• **WHAT THE TASK REQUIRES**: Copy out the listing below word for word, leaving out the pictures.

───── THE DATA

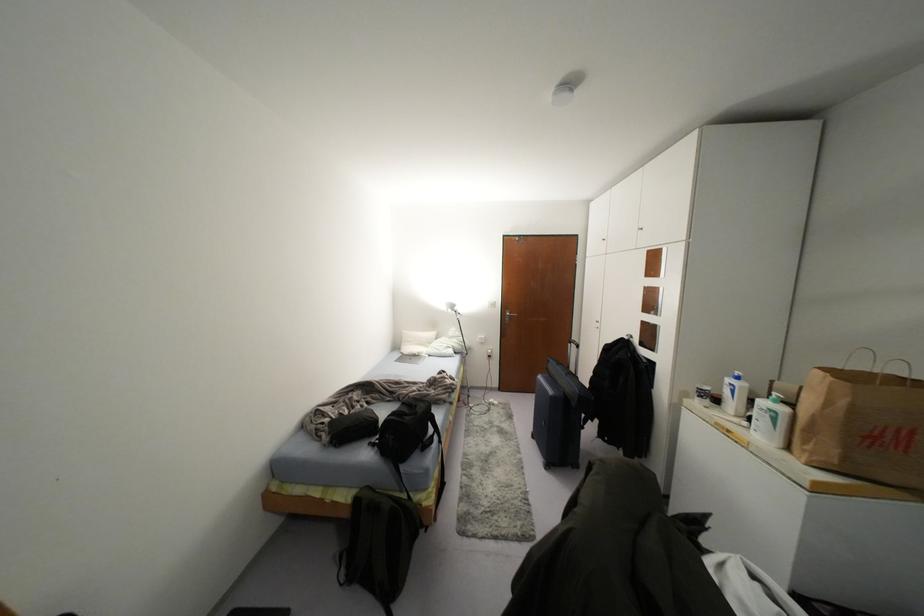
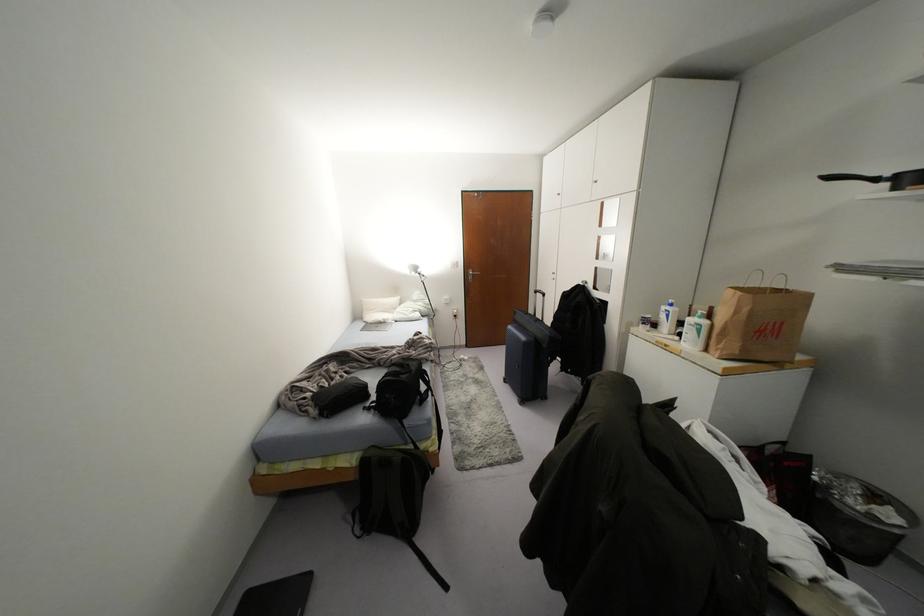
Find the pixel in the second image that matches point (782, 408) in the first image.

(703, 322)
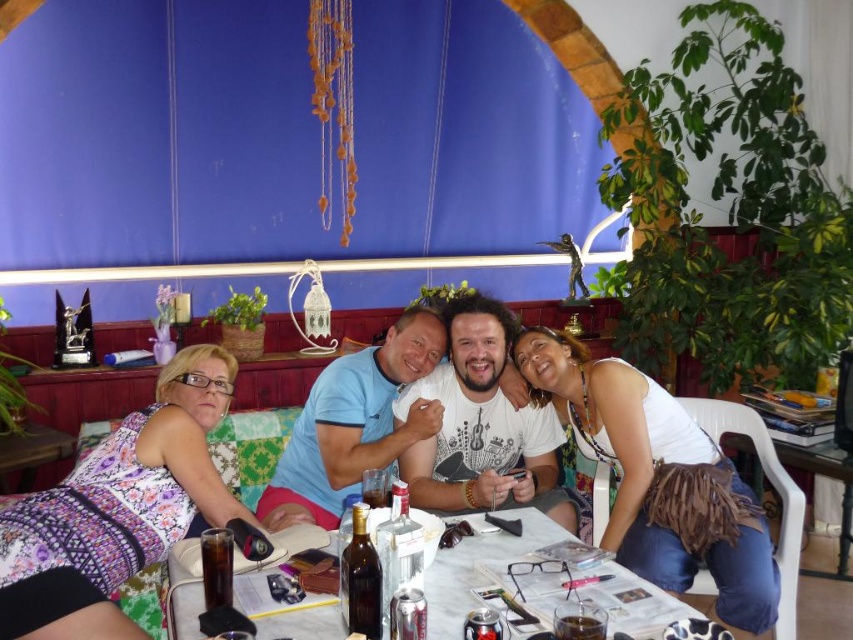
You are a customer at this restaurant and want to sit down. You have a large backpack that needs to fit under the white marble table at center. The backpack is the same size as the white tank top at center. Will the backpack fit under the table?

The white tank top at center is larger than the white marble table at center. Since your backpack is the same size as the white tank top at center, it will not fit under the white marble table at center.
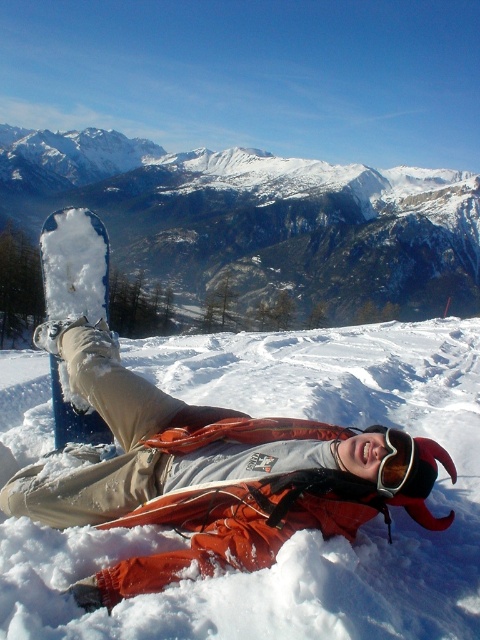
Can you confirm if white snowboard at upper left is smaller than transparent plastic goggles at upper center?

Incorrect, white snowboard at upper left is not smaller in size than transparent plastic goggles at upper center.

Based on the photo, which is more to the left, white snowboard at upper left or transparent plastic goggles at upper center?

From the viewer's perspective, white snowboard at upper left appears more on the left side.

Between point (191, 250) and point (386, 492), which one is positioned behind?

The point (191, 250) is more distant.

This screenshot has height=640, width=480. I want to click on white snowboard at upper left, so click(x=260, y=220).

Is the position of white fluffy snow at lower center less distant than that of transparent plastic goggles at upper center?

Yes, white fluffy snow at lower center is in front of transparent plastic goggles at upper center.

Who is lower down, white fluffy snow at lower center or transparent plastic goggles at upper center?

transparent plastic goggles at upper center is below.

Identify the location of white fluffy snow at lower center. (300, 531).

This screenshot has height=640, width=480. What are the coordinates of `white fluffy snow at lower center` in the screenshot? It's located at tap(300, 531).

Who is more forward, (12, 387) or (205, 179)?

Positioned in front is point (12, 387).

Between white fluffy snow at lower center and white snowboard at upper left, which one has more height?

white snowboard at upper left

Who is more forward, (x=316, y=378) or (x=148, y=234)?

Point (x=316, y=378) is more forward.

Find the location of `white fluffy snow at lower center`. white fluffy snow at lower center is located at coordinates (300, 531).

──────────

• **ANSWER FOR THIS EXERCISE**:
Find the pixel in the second image that matches point (782, 408) in the first image.

(703, 322)
You are a customer at this restaurant and want to sit down. You have a large backpack that needs to fit under the white marble table at center. The backpack is the same size as the white tank top at center. Will the backpack fit under the table?

The white tank top at center is larger than the white marble table at center. Since your backpack is the same size as the white tank top at center, it will not fit under the white marble table at center.
Can you confirm if white snowboard at upper left is smaller than transparent plastic goggles at upper center?

Incorrect, white snowboard at upper left is not smaller in size than transparent plastic goggles at upper center.

Based on the photo, which is more to the left, white snowboard at upper left or transparent plastic goggles at upper center?

From the viewer's perspective, white snowboard at upper left appears more on the left side.

Between point (191, 250) and point (386, 492), which one is positioned behind?

The point (191, 250) is more distant.

This screenshot has height=640, width=480. I want to click on white snowboard at upper left, so click(x=260, y=220).

Is the position of white fluffy snow at lower center less distant than that of transparent plastic goggles at upper center?

Yes, white fluffy snow at lower center is in front of transparent plastic goggles at upper center.

Who is lower down, white fluffy snow at lower center or transparent plastic goggles at upper center?

transparent plastic goggles at upper center is below.

Identify the location of white fluffy snow at lower center. (300, 531).

This screenshot has height=640, width=480. What are the coordinates of `white fluffy snow at lower center` in the screenshot? It's located at tap(300, 531).

Who is more forward, (12, 387) or (205, 179)?

Positioned in front is point (12, 387).

Between white fluffy snow at lower center and white snowboard at upper left, which one has more height?

white snowboard at upper left

Who is more forward, (x=316, y=378) or (x=148, y=234)?

Point (x=316, y=378) is more forward.

Find the location of `white fluffy snow at lower center`. white fluffy snow at lower center is located at coordinates (300, 531).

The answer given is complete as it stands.